The task -> Would you please copy the entries exactly, leaving every picture aside?

━━━━━━

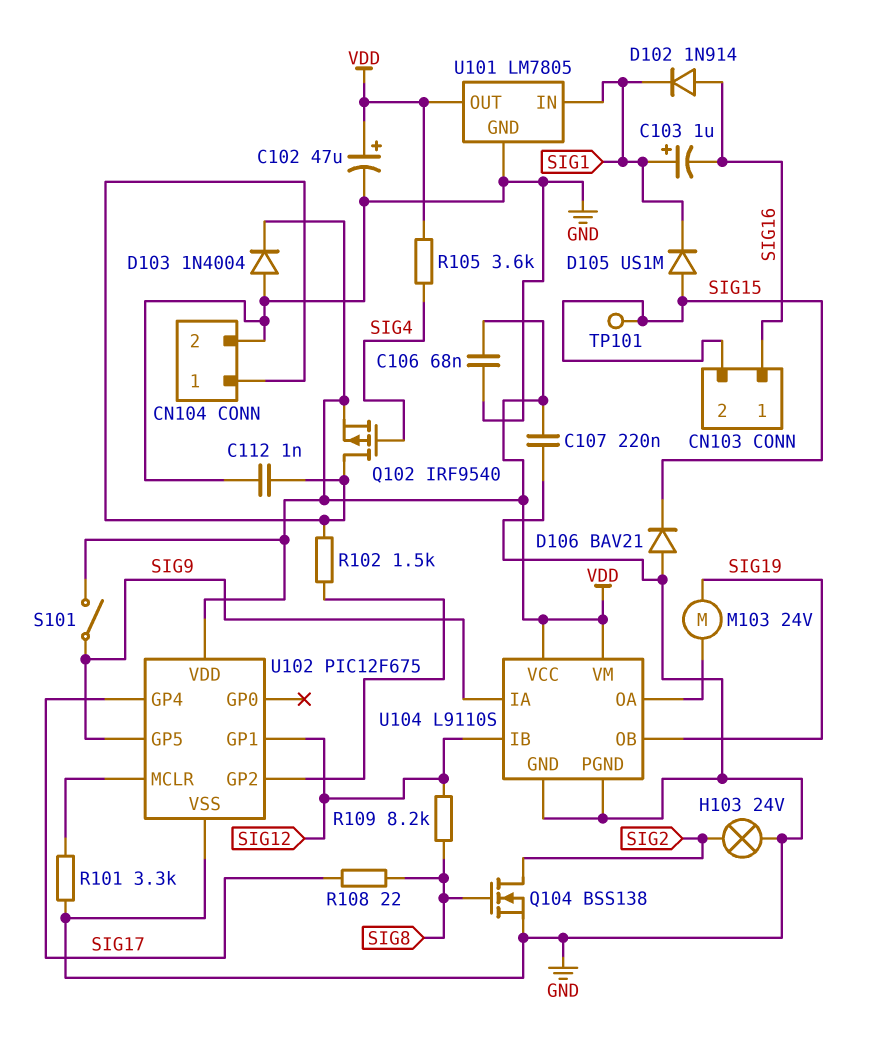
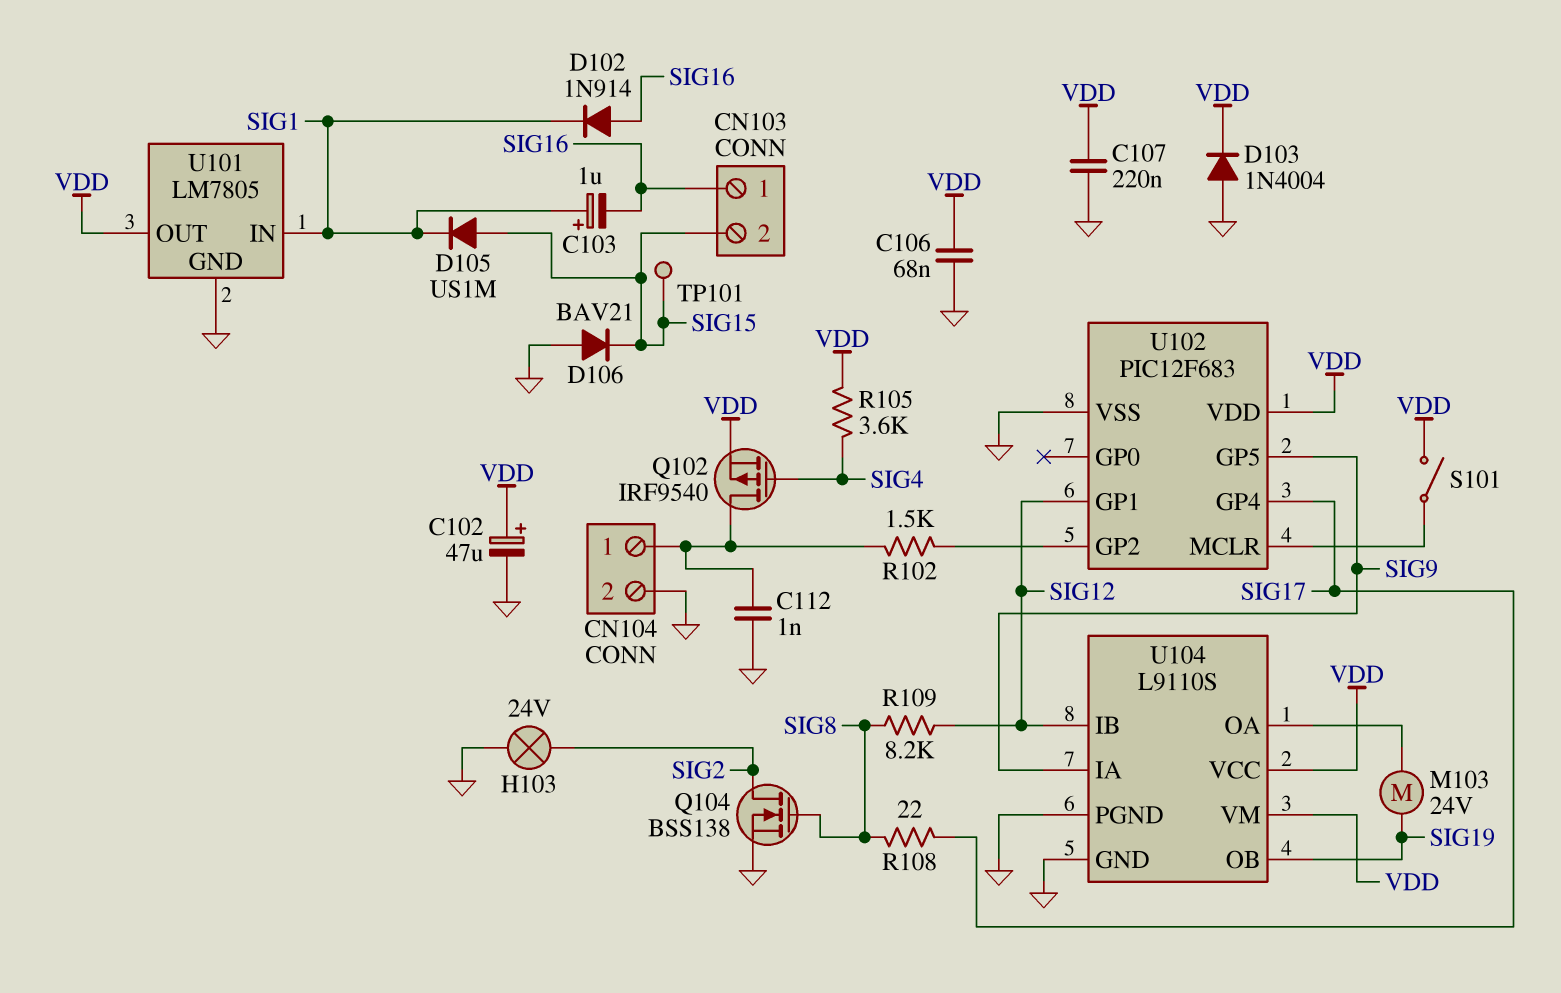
R101: 3.3k (GND, U102/MCLR) -> none
S101: switch (SIG9, VDD) -> switch (U102/MCLR, VDD)
U102: PIC12F675 -> PIC12F683

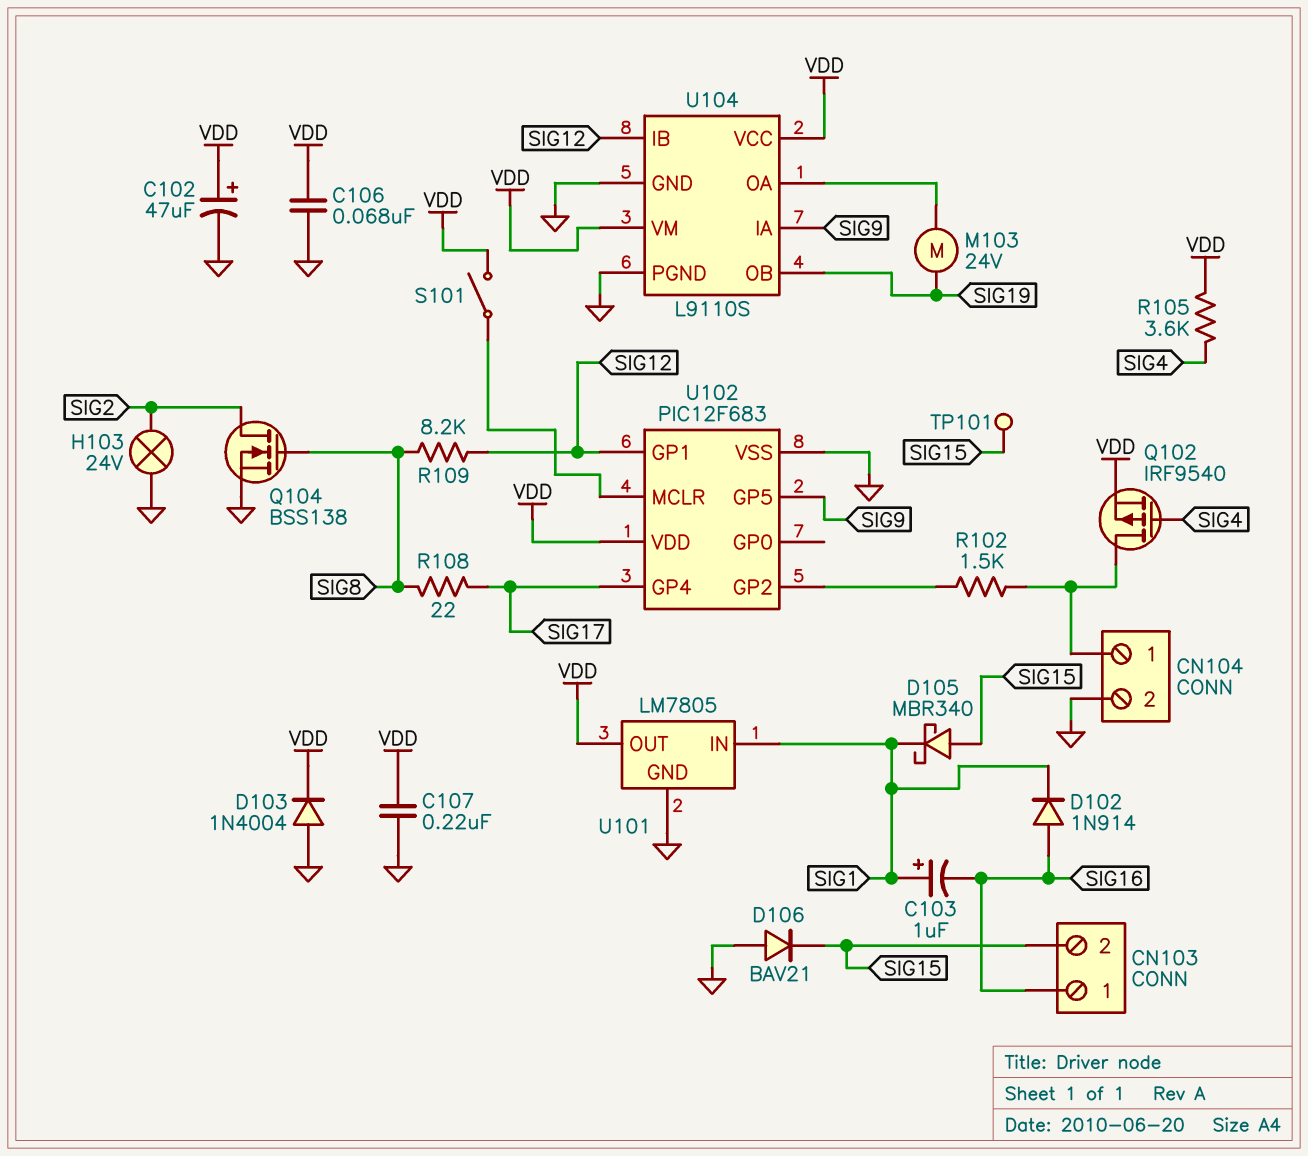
C112: 1nF (CN104/1, GND) -> none
D105: diode US1M (A SIG15, K SIG1) -> schottky MBR340 (A SIG15, K SIG1)

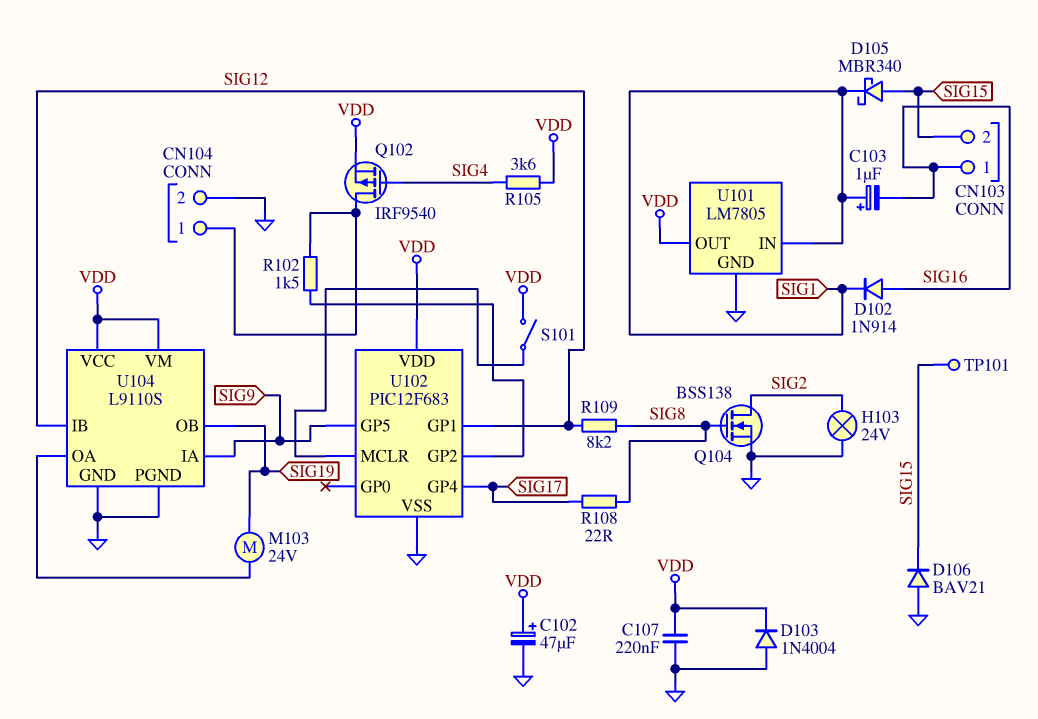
C106: 68nF (GND, VDD) -> none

━━━━━━

Problem solution ->
R101: 3.3k (GND, U102/MCLR) -> none
S101: switch (SIG9, VDD) -> switch (U102/MCLR, VDD)
U102: PIC12F675 -> PIC12F683

C112: 1nF (CN104/1, GND) -> none
D105: diode US1M (A SIG15, K SIG1) -> schottky MBR340 (A SIG15, K SIG1)

C106: 68nF (GND, VDD) -> none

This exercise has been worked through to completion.